◆ Exercise prompt ◆
You are to retype exactly the line with "black bell: 8 -> 6" and every line after it in the entries below.
=== Section Start ===
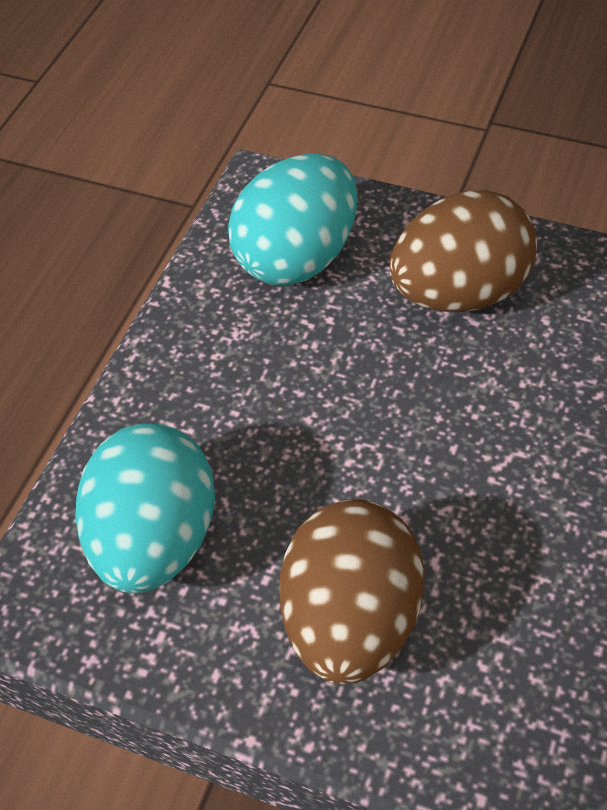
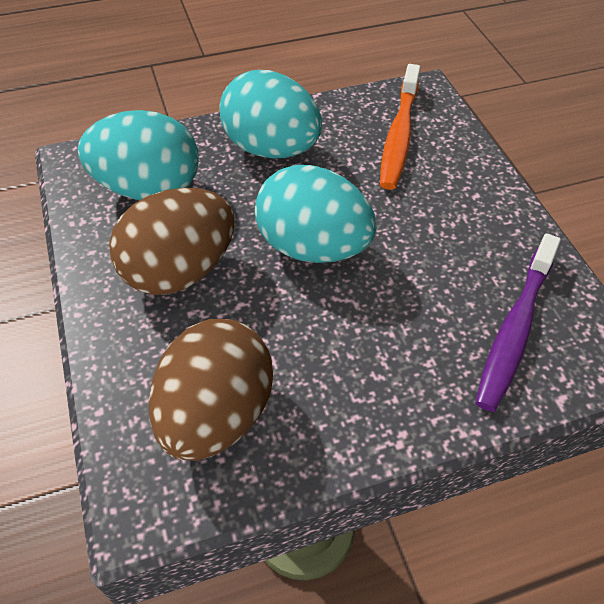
orange toothbrush: 0 -> 1
purple toothbrush: 0 -> 1
turquoise egg: 2 -> 3

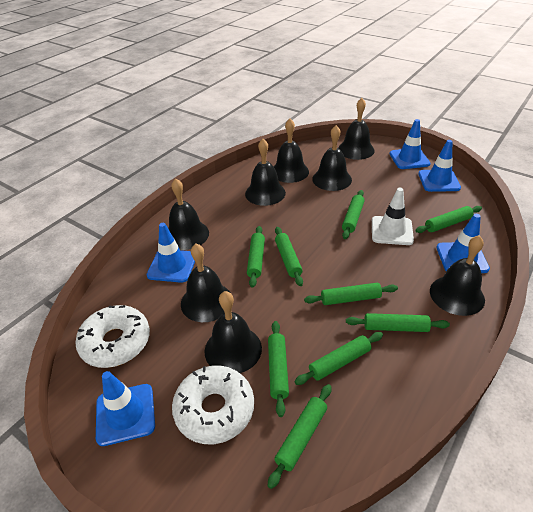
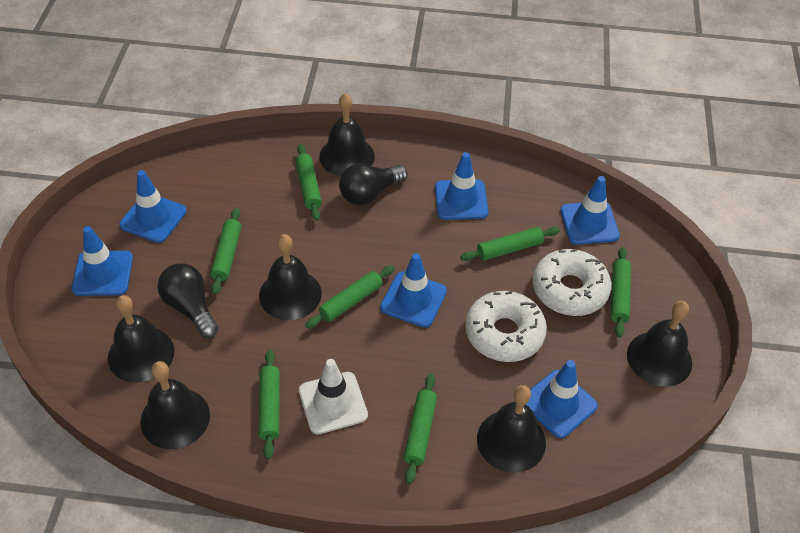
black bell: 8 -> 6
black light bulb: 0 -> 2
blue traffic cone: 5 -> 6
green rolling pin: 9 -> 7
=== Section End ===
◆ Exercise response ◆
black bell: 8 -> 6
black light bulb: 0 -> 2
blue traffic cone: 5 -> 6
green rolling pin: 9 -> 7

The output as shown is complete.